● REQUIREMENT: From the line that includes "red brick F3:G3" to the last line of the records that follow, copy every line exactly and nothing more, omitting pictures.

● DATA SUPPLIED:
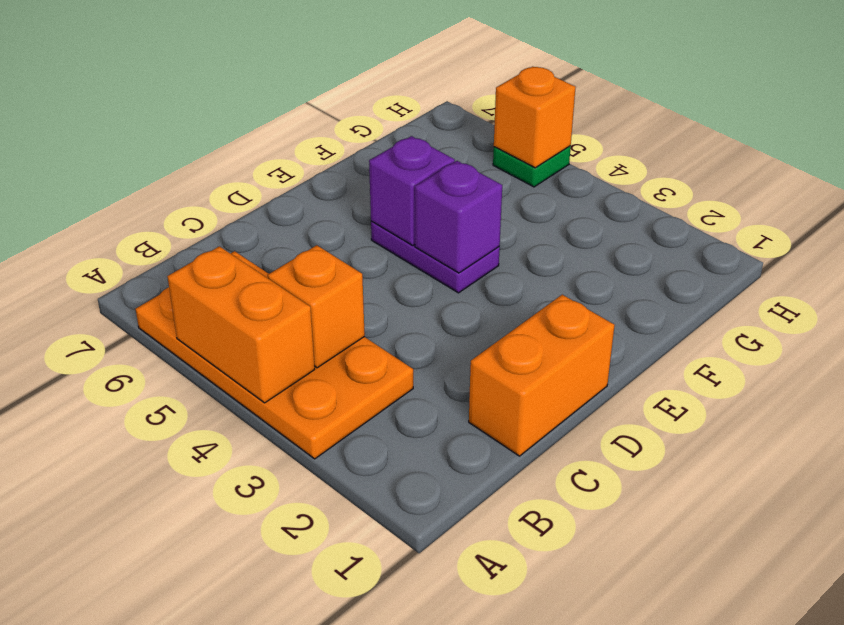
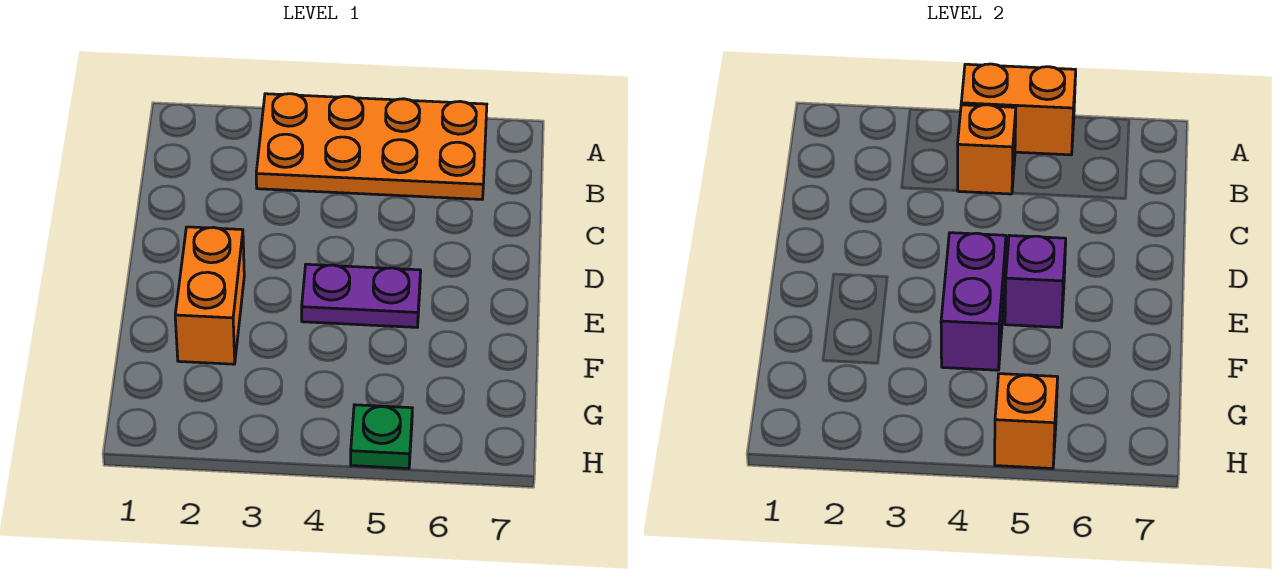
orange brick C1:D1 level 1 -> orange brick E2:F2 level 1
purple brick E4 level 2 -> purple brick E4:F4 level 2

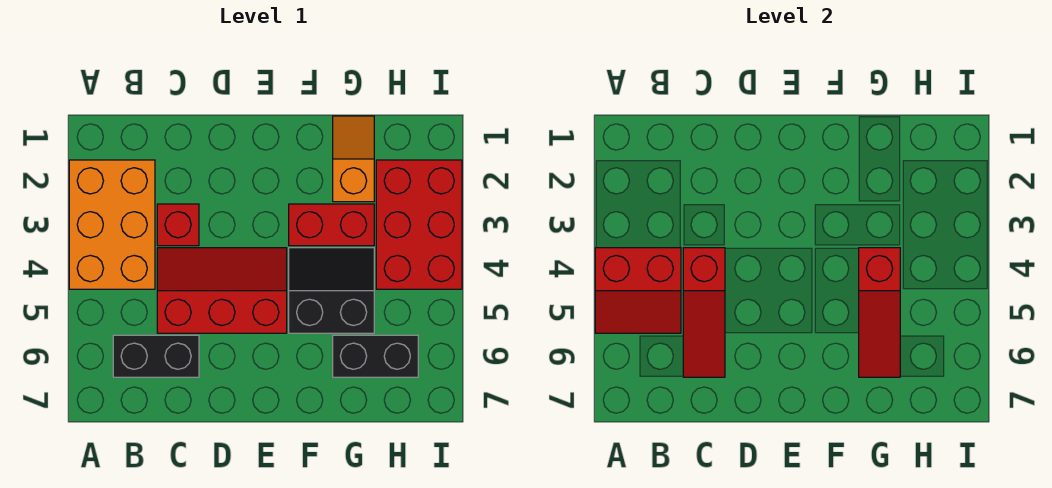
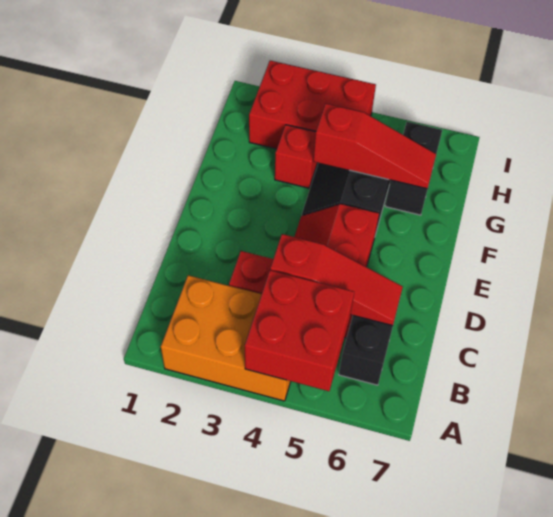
red slope A4:B5 level 2 top 4 -> red brick A4:B5 level 2
red brick F3:G3 level 1 -> red brick G3 level 1
orange slope G1:G2 level 1 top 2 -> none

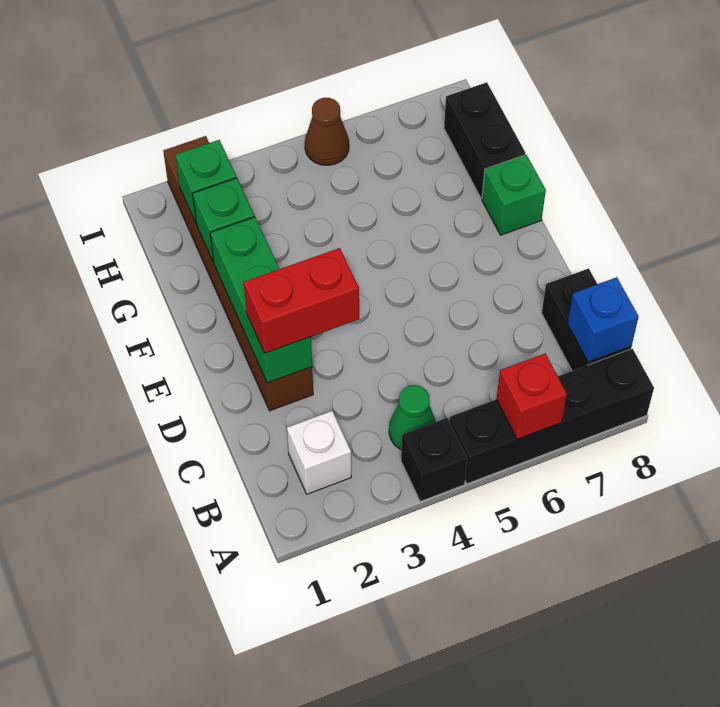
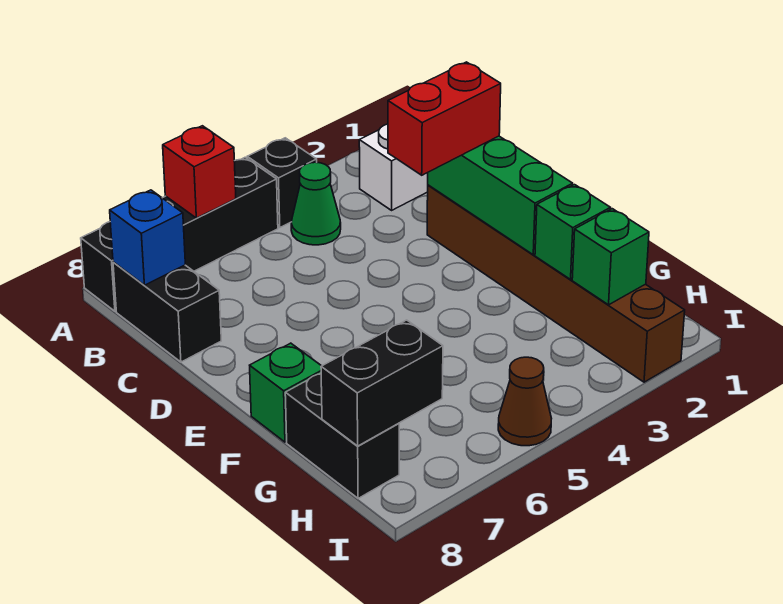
none -> black brick H7:H8 level 2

● TASK SOLUTION:
red brick F3:G3 level 1 -> red brick G3 level 1
orange slope G1:G2 level 1 top 2 -> none

none -> black brick H7:H8 level 2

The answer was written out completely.